Work request: Set down exactly the lines below between the line holding "C203: 15uF (plus" and the line holding "F201: 100mA (JACK, VBAT) -> 100mA (JACK, VA)", inclusive; no other line belongs in the answer.

Dataset records:
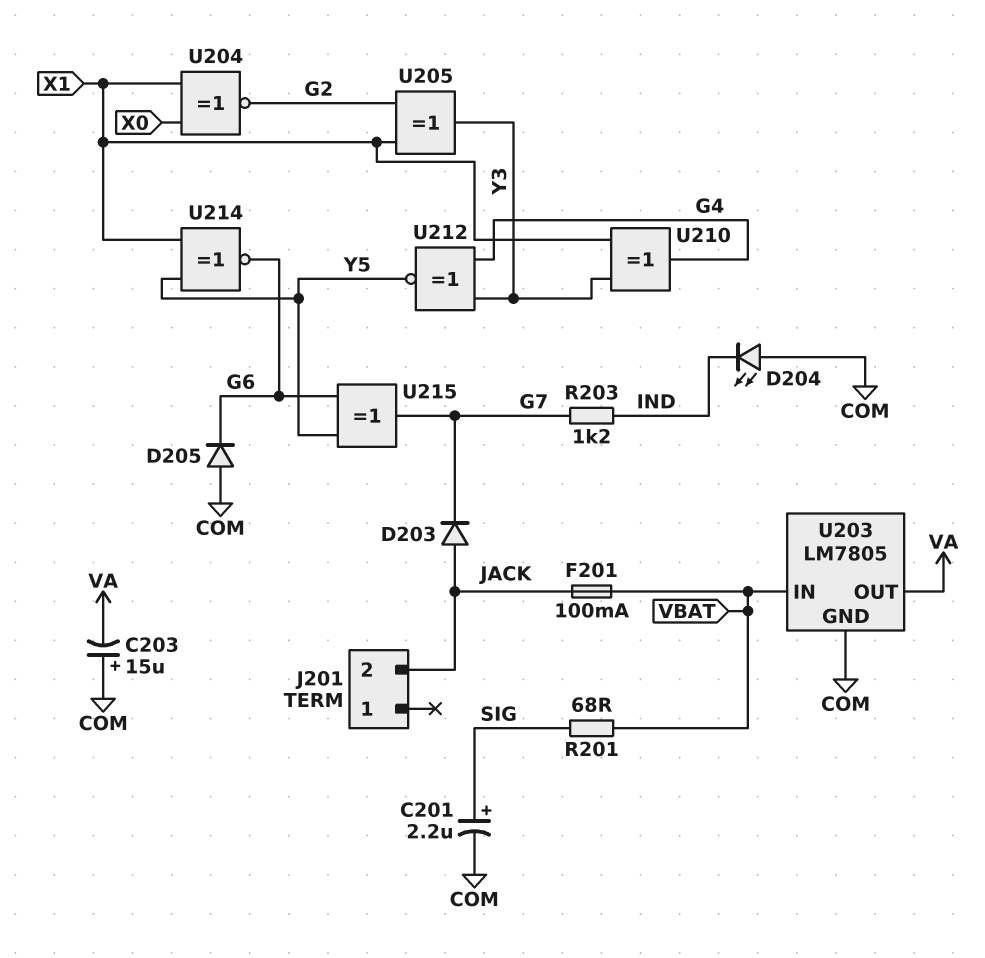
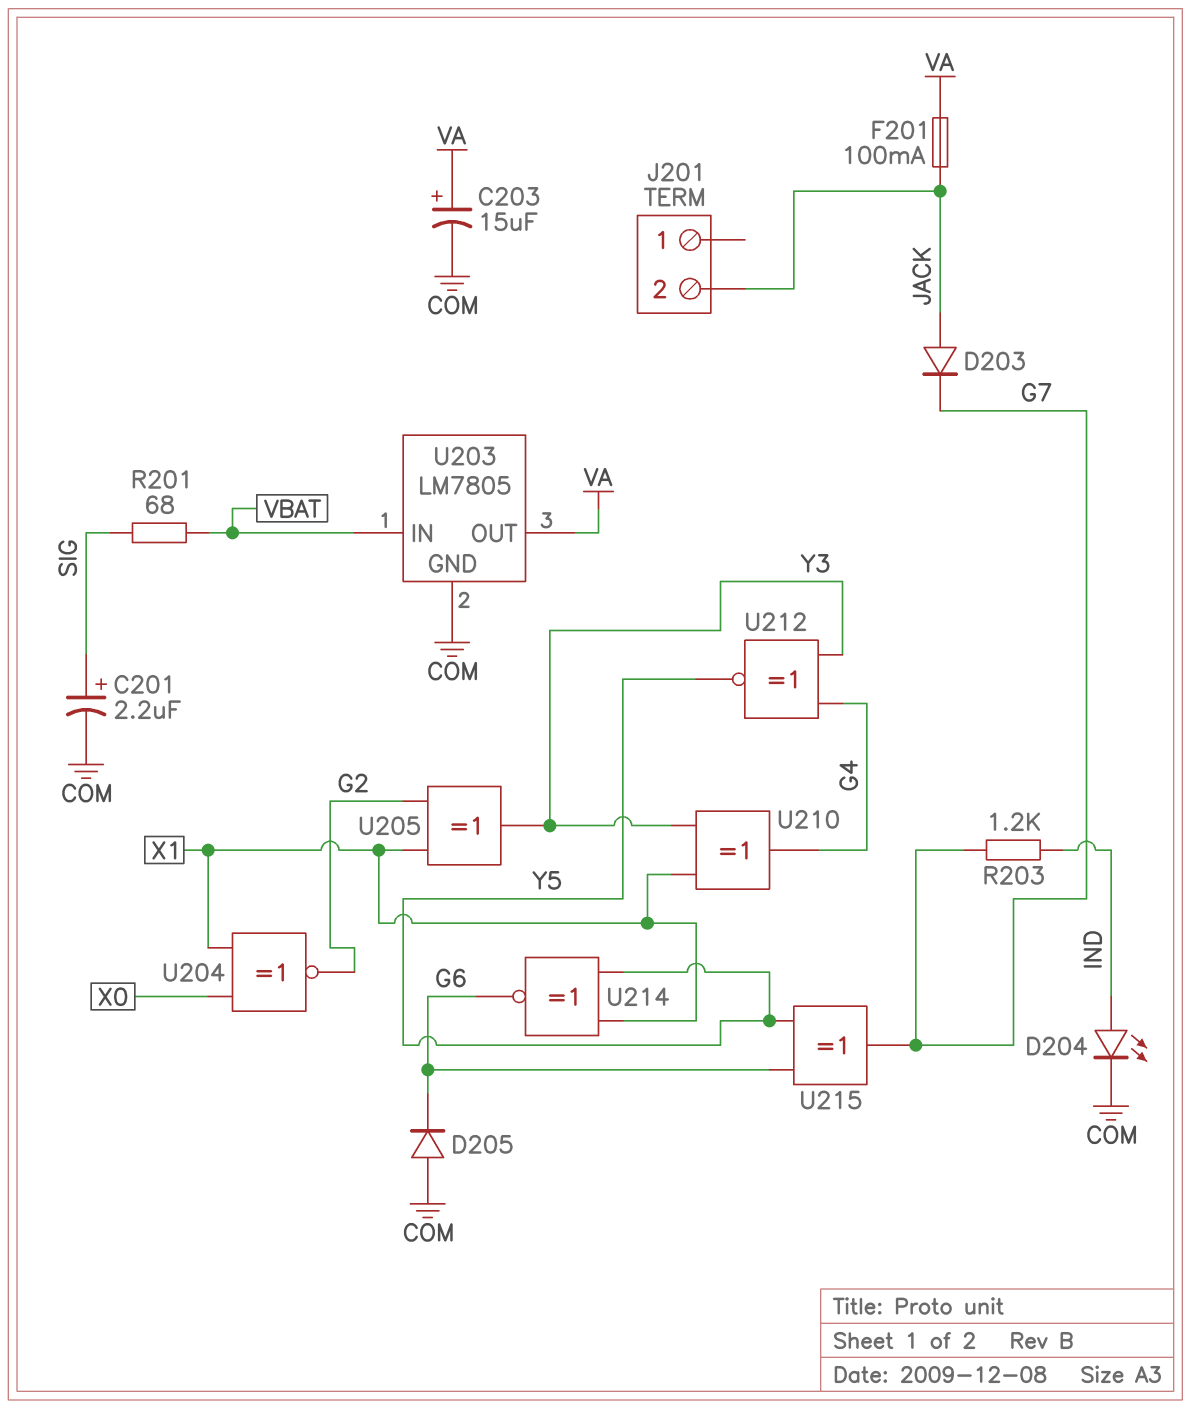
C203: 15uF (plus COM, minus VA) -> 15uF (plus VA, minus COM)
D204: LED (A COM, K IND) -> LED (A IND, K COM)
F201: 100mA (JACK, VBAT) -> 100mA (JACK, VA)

==

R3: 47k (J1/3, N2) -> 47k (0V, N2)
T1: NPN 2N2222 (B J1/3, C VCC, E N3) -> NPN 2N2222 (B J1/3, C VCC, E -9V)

Response to the task:
C203: 15uF (plus COM, minus VA) -> 15uF (plus VA, minus COM)
D204: LED (A COM, K IND) -> LED (A IND, K COM)
F201: 100mA (JACK, VBAT) -> 100mA (JACK, VA)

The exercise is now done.